◆ **DATA RECORDS**:
[Start of Attachment]

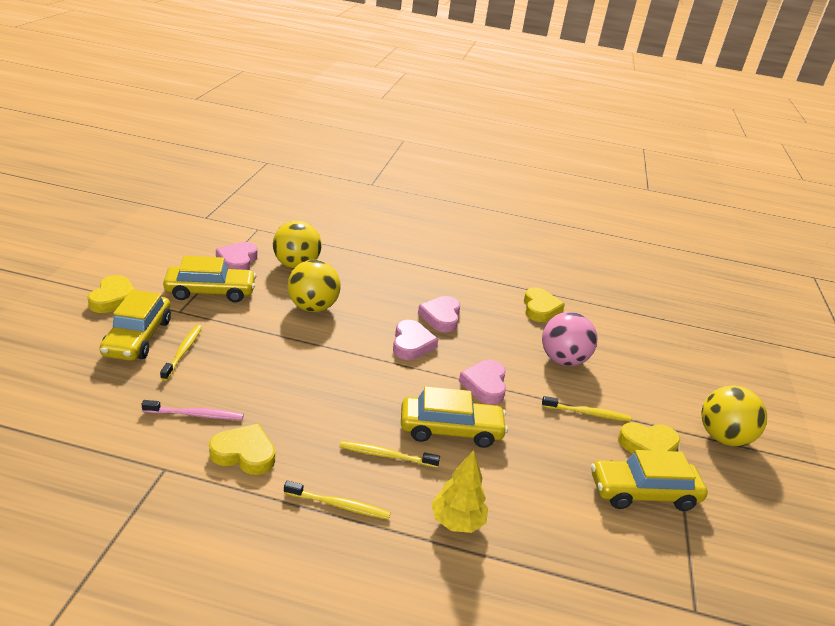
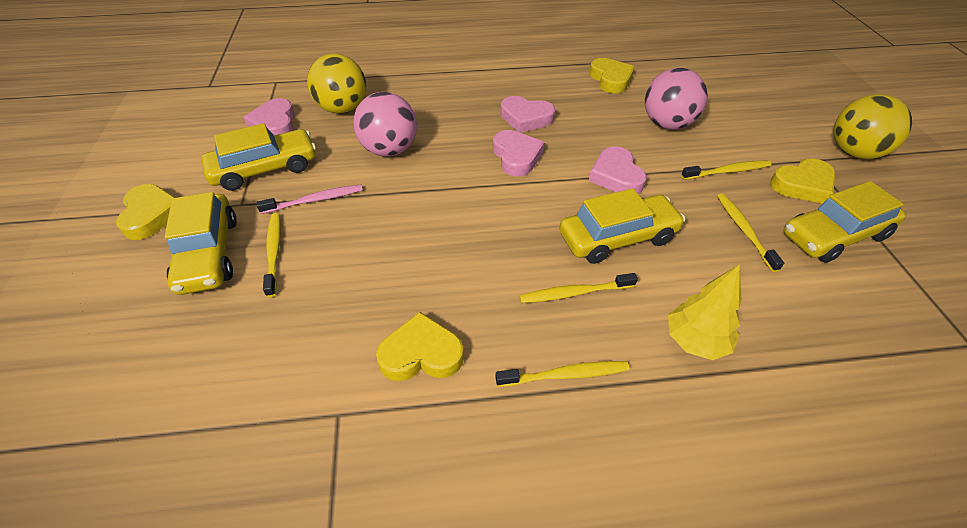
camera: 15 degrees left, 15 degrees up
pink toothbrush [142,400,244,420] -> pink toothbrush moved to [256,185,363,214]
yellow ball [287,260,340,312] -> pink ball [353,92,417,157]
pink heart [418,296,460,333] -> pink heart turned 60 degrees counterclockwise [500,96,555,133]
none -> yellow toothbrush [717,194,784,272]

[End of Attachment]
[Start of Attachment]

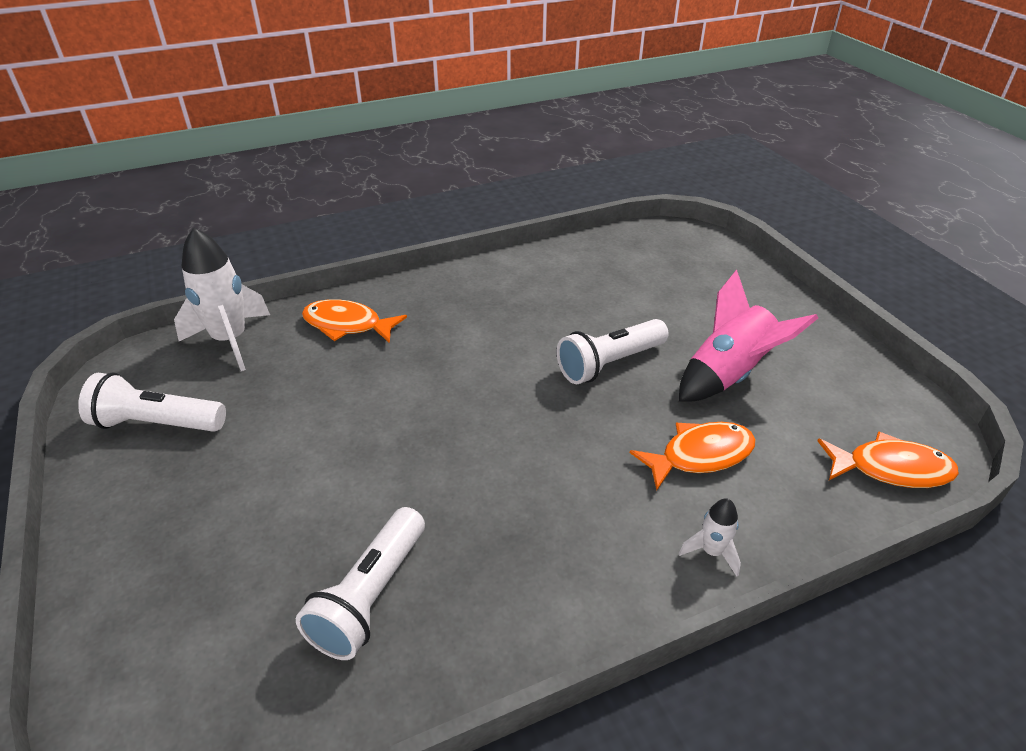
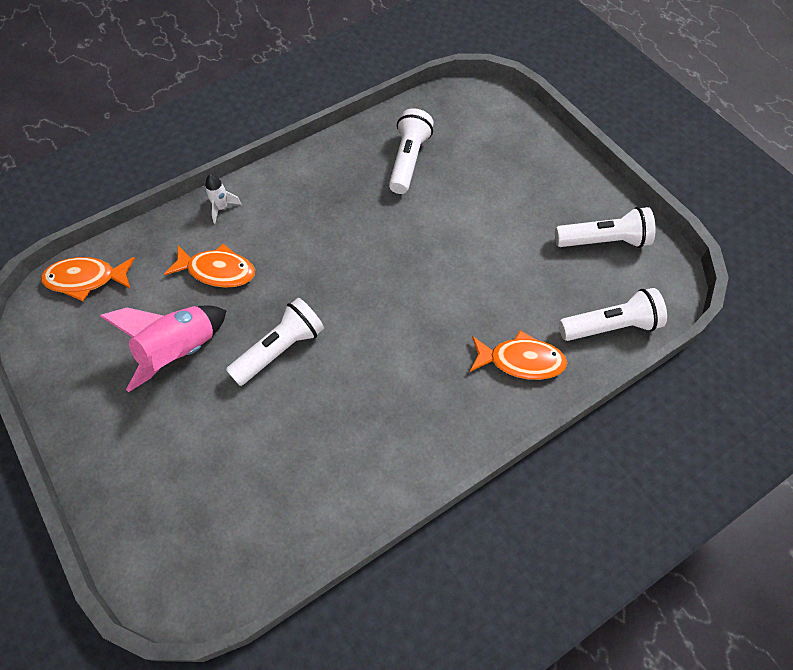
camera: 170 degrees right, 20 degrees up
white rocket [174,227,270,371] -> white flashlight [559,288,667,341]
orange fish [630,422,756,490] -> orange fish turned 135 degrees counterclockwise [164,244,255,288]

[End of Attachment]

◆ **WORK INSTRUCTION**:
The exact lines of the material above starting at the one that contains "camera: 170 degrees right, 20 degrees up" and ending at the one that contains "orange fish [630,422,756,490]" are what to retype; leave out everything else.

◆ **RESULT FOR THIS TASK**:
camera: 170 degrees right, 20 degrees up
white rocket [174,227,270,371] -> white flashlight [559,288,667,341]
orange fish [630,422,756,490] -> orange fish turned 135 degrees counterclockwise [164,244,255,288]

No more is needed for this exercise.